### STORED DATA:

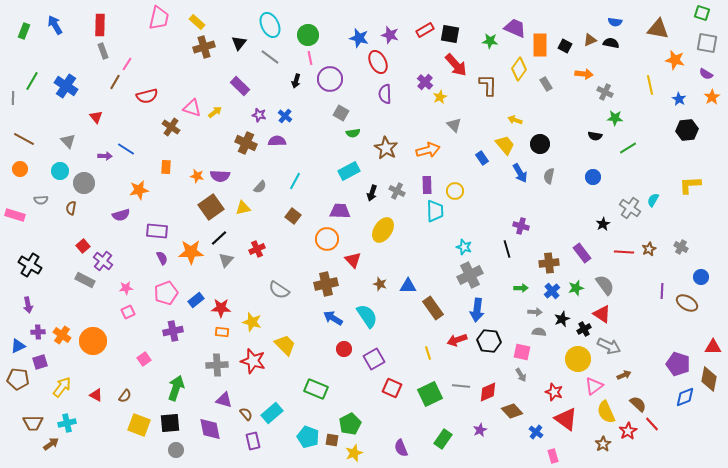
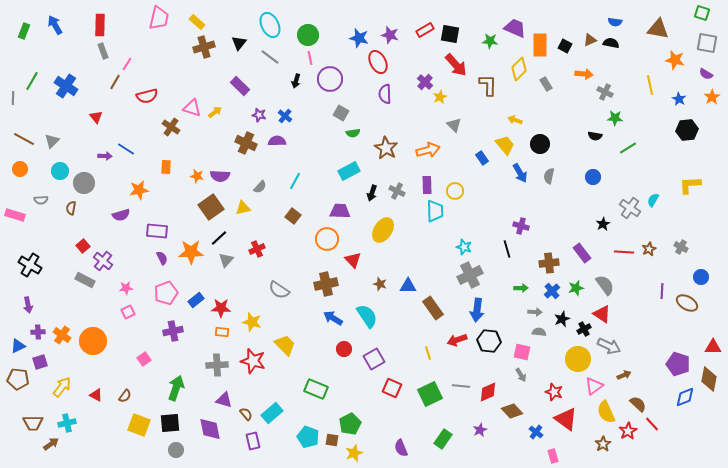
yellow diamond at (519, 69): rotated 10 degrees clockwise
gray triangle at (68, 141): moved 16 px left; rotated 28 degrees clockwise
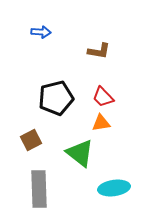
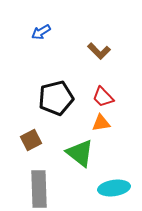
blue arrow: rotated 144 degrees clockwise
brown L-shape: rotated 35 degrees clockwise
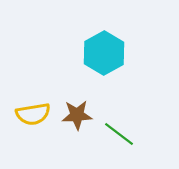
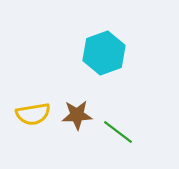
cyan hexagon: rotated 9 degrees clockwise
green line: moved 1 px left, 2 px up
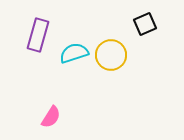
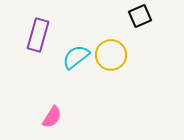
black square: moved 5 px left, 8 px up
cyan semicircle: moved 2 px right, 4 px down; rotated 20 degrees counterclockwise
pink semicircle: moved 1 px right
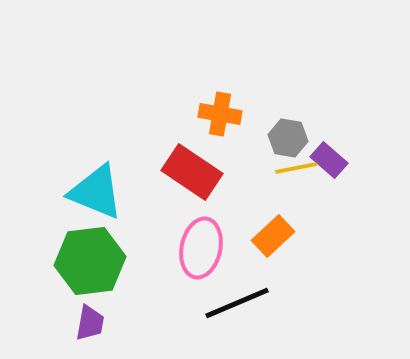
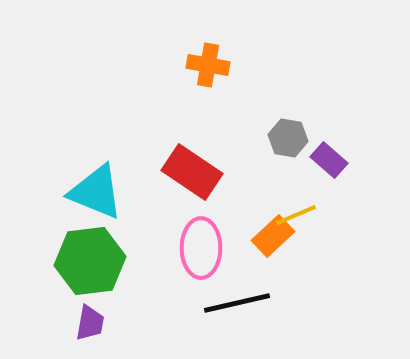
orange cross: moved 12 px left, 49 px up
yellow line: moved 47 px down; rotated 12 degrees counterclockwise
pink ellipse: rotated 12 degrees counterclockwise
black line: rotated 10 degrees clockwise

### AIM:
Which lines of the data above contain the string "semicircle"? Show each of them in full.

### FULL SOLUTION:
cyan semicircle: moved 2 px right, 4 px down; rotated 20 degrees counterclockwise
pink semicircle: moved 1 px right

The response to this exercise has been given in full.